- [WHAT IS BEING ASKED] Exclude the images and transcribe the entries below precisely.

- [DATA RECORDS]
----

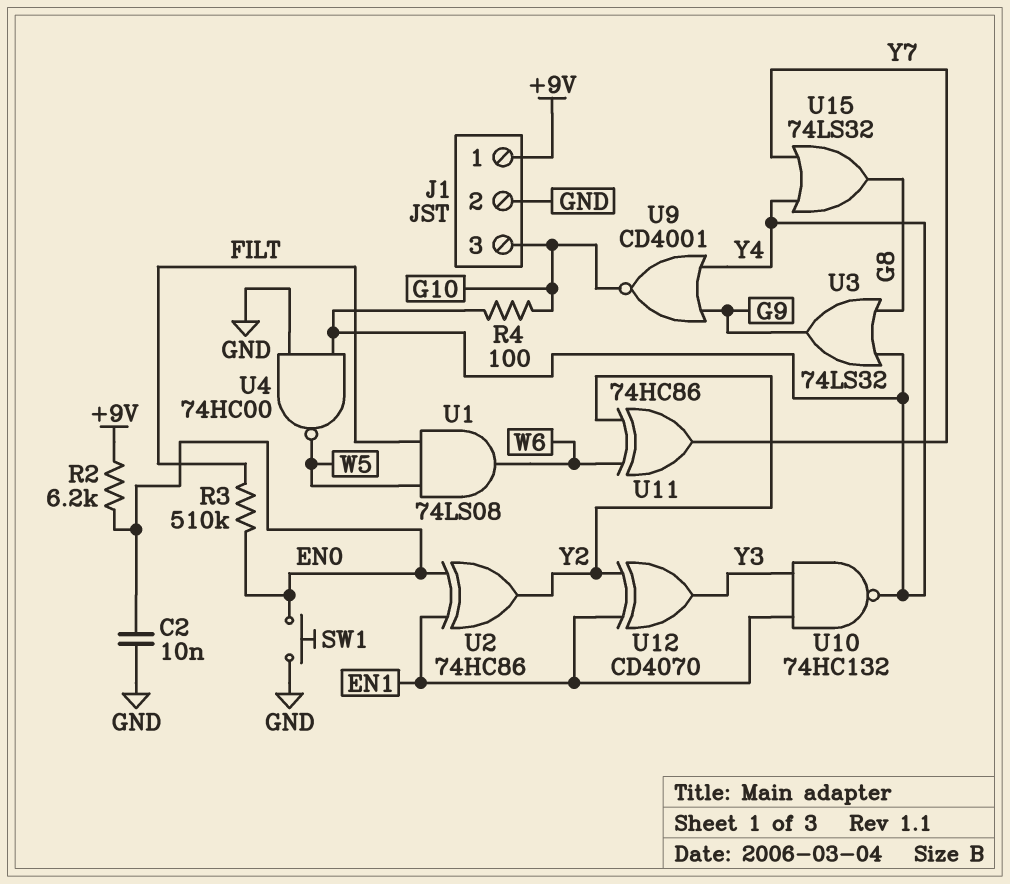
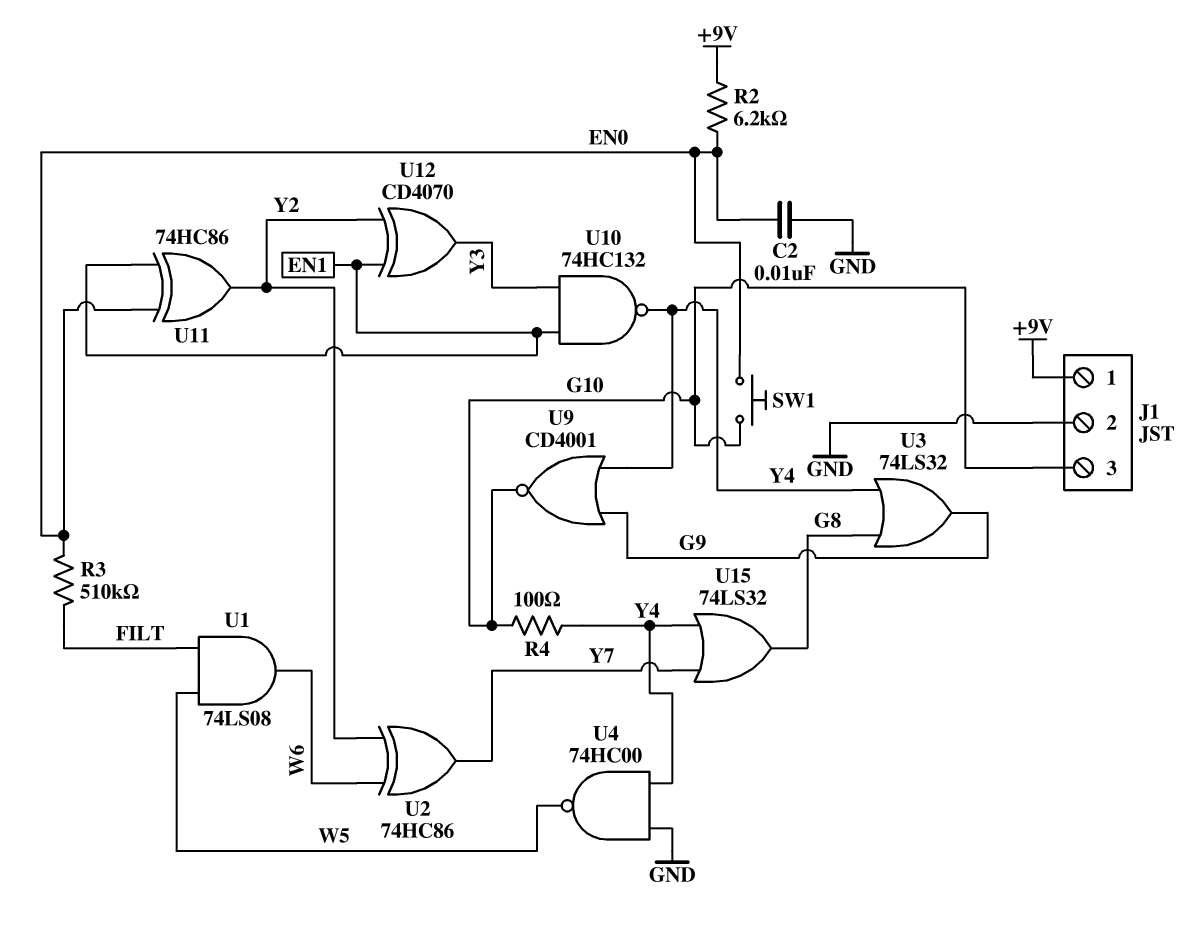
SW1: button (EN0, GND) -> button (EN0, G10)
U2: XOR 74HC86 (in EN0, in EN1, out Y2) -> XOR 74HC86 (in W6, in Y2, out Y7)
U11: XOR 74HC86 (in W6, in Y2, out Y7) -> XOR 74HC86 (in EN0, in EN1, out Y2)

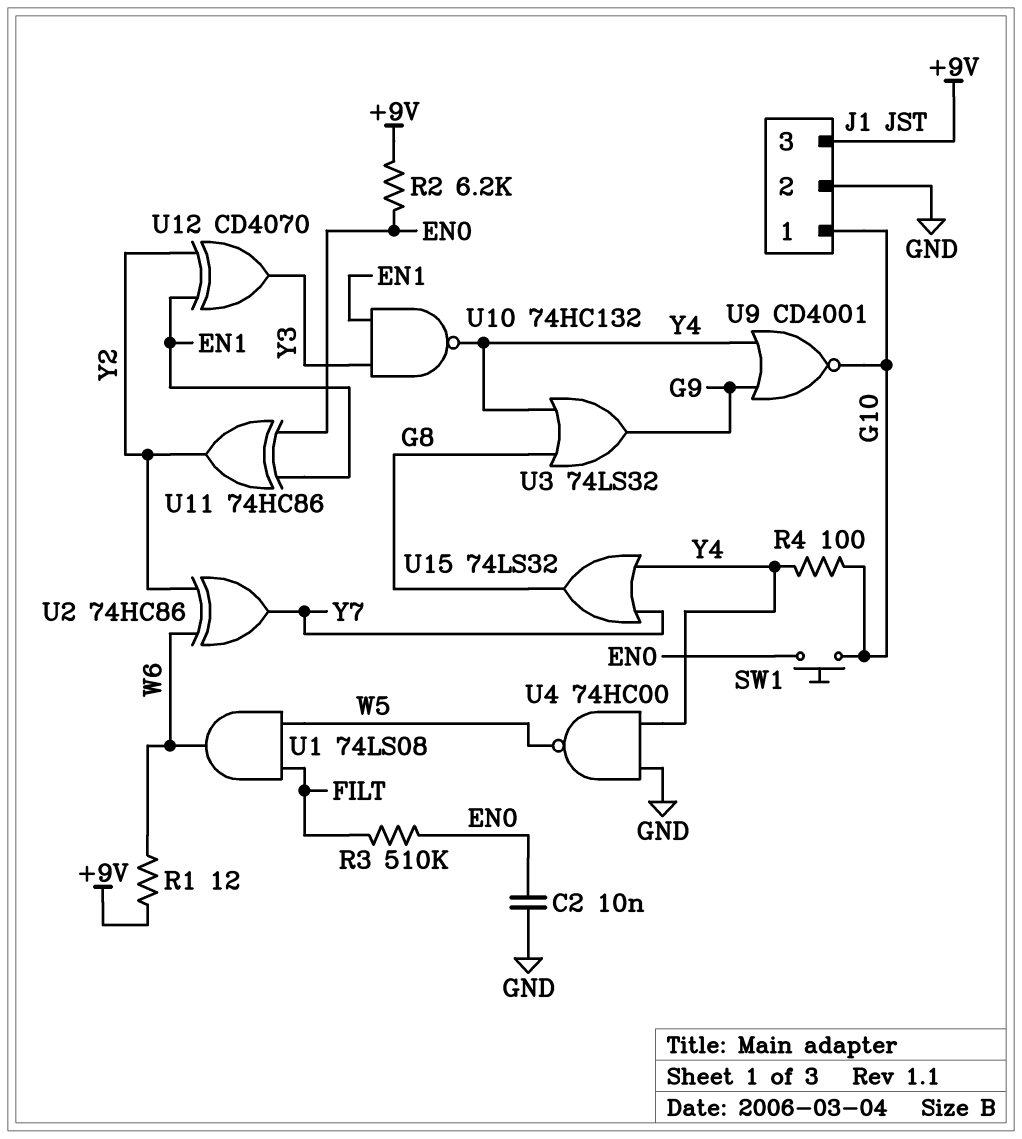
J1 pin 1: +9V -> G10
J1 pin 3: G10 -> +9V
R1: none -> 12 (+9V, W6)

----

- [YOUR SOLUTION]
SW1: button (EN0, GND) -> button (EN0, G10)
U2: XOR 74HC86 (in EN0, in EN1, out Y2) -> XOR 74HC86 (in W6, in Y2, out Y7)
U11: XOR 74HC86 (in W6, in Y2, out Y7) -> XOR 74HC86 (in EN0, in EN1, out Y2)

J1 pin 1: +9V -> G10
J1 pin 3: G10 -> +9V
R1: none -> 12 (+9V, W6)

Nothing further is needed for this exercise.